Difference listings:
Content starts
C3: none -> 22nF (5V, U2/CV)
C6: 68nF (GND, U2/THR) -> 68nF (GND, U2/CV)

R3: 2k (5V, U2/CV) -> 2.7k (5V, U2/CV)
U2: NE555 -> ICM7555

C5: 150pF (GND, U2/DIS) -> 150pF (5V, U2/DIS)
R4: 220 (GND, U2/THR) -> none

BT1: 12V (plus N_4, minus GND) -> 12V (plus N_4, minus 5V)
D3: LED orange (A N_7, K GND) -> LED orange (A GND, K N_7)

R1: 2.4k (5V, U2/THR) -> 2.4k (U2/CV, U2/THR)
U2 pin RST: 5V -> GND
Content ends
Content starts
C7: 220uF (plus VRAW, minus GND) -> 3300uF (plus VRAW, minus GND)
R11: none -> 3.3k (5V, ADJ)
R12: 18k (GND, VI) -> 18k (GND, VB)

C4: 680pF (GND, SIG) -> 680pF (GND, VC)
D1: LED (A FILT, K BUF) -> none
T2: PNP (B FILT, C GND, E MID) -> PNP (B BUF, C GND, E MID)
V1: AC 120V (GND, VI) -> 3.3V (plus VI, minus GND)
Content ends
> Exercise prompt
Counting only the lines that include "plus", state how many there are in the entries, and nothing else.

> Answer to this exercise
3